**MATERIAL SUPPLIED**
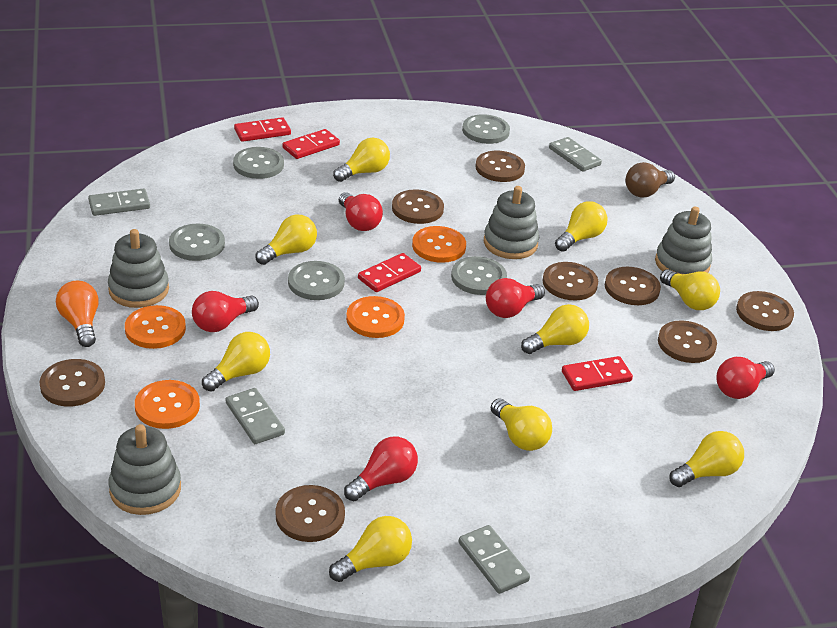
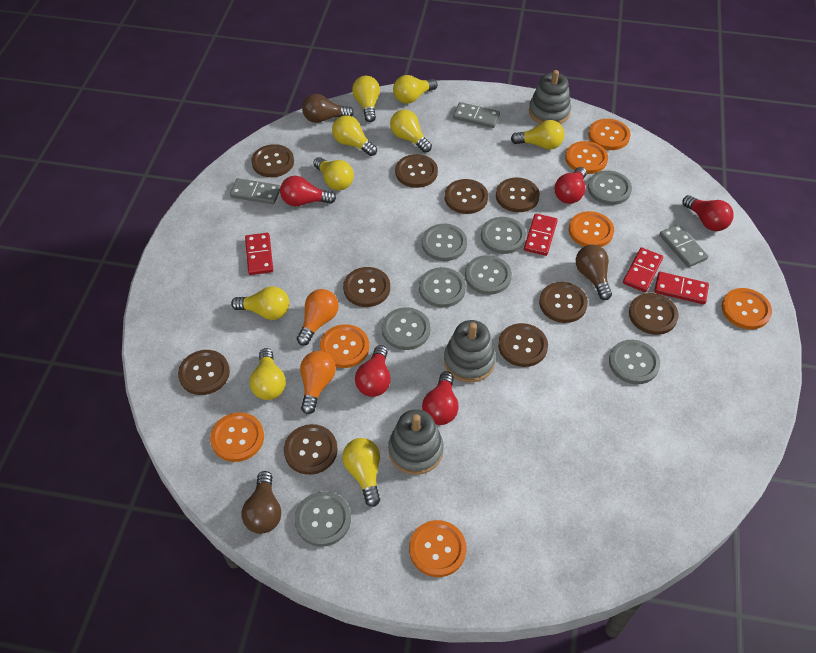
brown button: 8 -> 10
brown light bulb: 1 -> 3
grey button: 5 -> 8
grey domino: 4 -> 3
grey stacking toy: 4 -> 3
orange button: 4 -> 7
orange light bulb: 1 -> 2

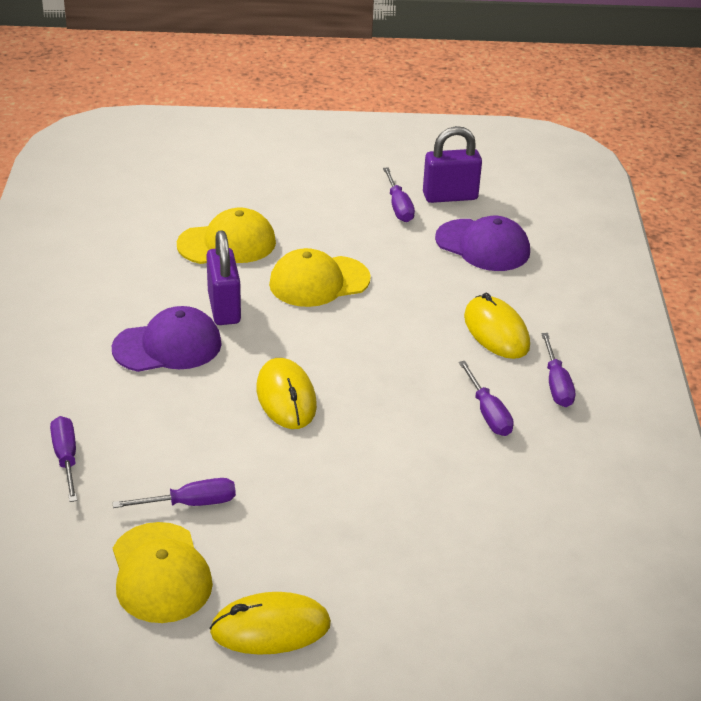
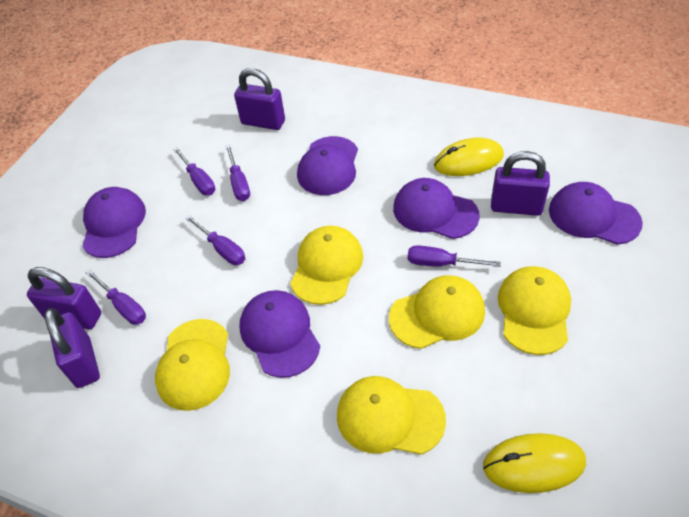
purple cap: 2 -> 5
purple padlock: 2 -> 4
yellow cap: 3 -> 5
yellow mouse: 3 -> 2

**EXERCISE INSTRUCTIONS**
Your answer should be one number, the count of lines above that hold "orange".

**COMPLETED TASK**
2